Each line of the data is to be output verbatim, with the images removed.

Excerpts from a dataset »
========================================

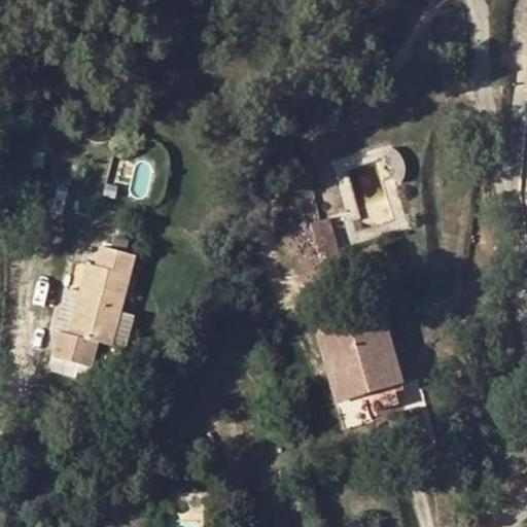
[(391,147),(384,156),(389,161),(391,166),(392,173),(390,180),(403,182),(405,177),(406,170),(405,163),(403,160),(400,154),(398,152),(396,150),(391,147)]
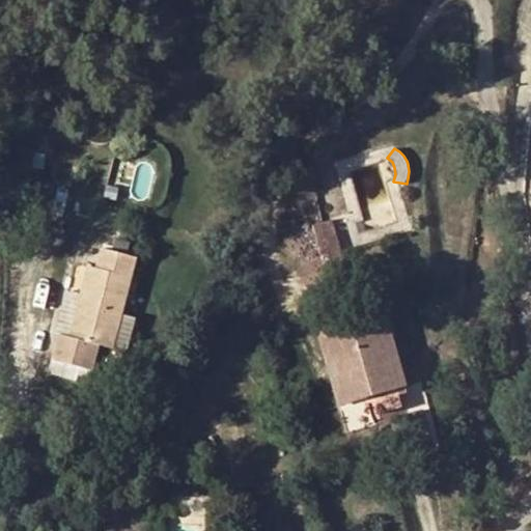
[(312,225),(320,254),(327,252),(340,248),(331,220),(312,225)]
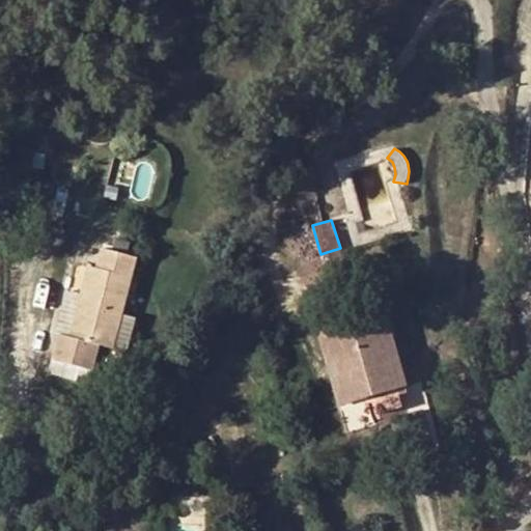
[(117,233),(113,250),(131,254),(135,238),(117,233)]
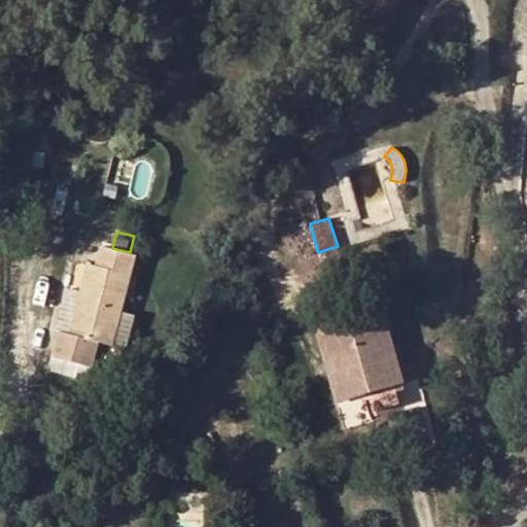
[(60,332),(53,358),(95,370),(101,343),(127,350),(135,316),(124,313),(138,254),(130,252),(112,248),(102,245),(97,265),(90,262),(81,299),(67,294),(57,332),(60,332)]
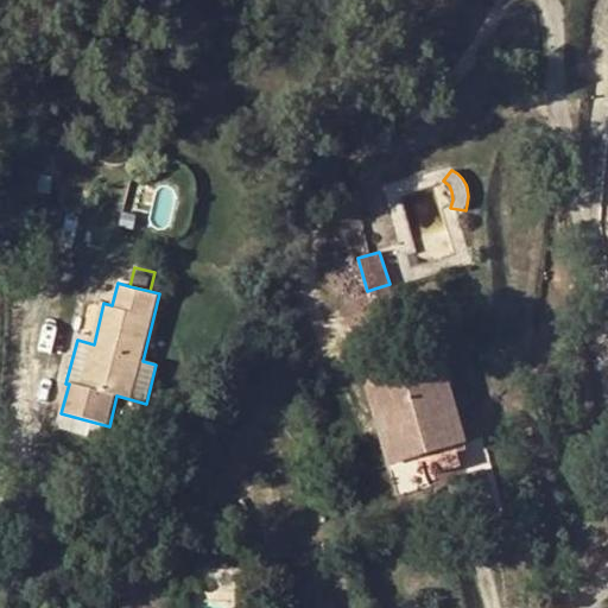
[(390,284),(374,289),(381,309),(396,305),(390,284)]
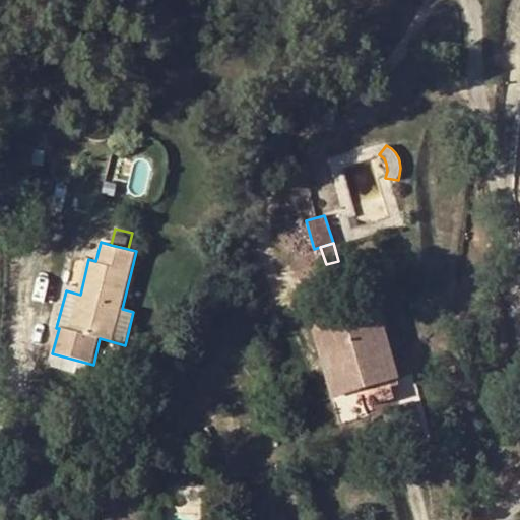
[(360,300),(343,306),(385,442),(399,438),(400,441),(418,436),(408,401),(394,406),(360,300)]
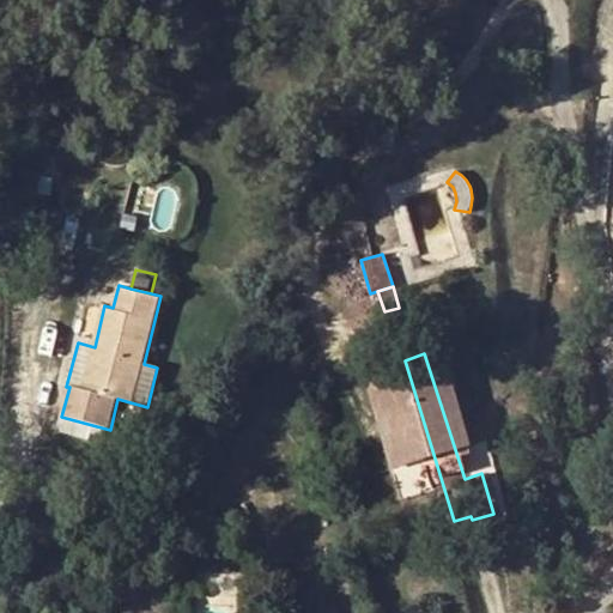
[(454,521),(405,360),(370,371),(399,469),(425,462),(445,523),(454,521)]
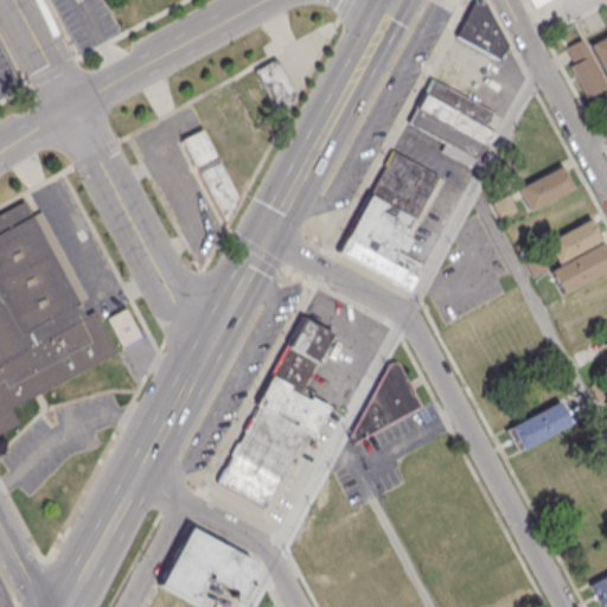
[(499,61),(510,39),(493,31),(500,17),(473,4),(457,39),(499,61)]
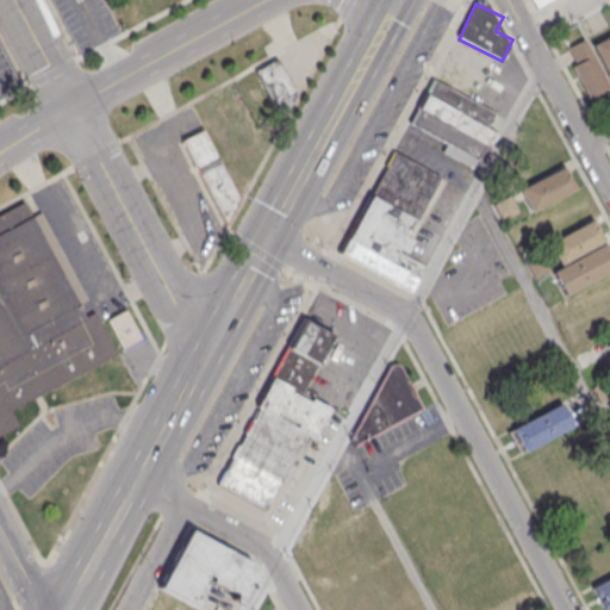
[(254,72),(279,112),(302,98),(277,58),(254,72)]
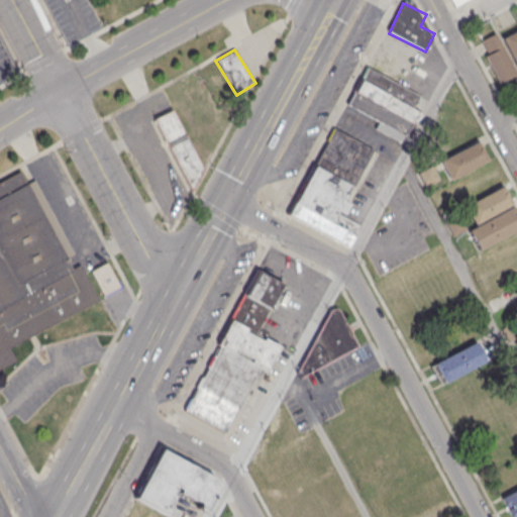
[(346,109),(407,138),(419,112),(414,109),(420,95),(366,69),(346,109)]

========================================

Reply to the task »
[(391,147),(384,156),(389,161),(391,166),(392,173),(390,180),(403,182),(405,177),(406,170),(405,163),(403,160),(400,154),(398,152),(396,150),(391,147)]
[(312,225),(320,254),(327,252),(340,248),(331,220),(312,225)]
[(117,233),(113,250),(131,254),(135,238),(117,233)]
[(60,332),(53,358),(95,370),(101,343),(127,350),(135,316),(124,313),(138,254),(130,252),(112,248),(102,245),(97,265),(90,262),(81,299),(67,294),(57,332),(60,332)]
[(390,284),(374,289),(381,309),(396,305),(390,284)]
[(360,300),(343,306),(385,442),(399,438),(400,441),(418,436),(408,401),(394,406),(360,300)]
[(454,521),(405,360),(370,371),(399,469),(425,462),(445,523),(454,521)]
[(499,61),(510,39),(493,31),(500,17),(473,4),(457,39),(499,61)]
[(254,72),(279,112),(302,98),(277,58),(254,72)]
[(346,109),(407,138),(419,112),(414,109),(420,95),(366,69),(346,109)]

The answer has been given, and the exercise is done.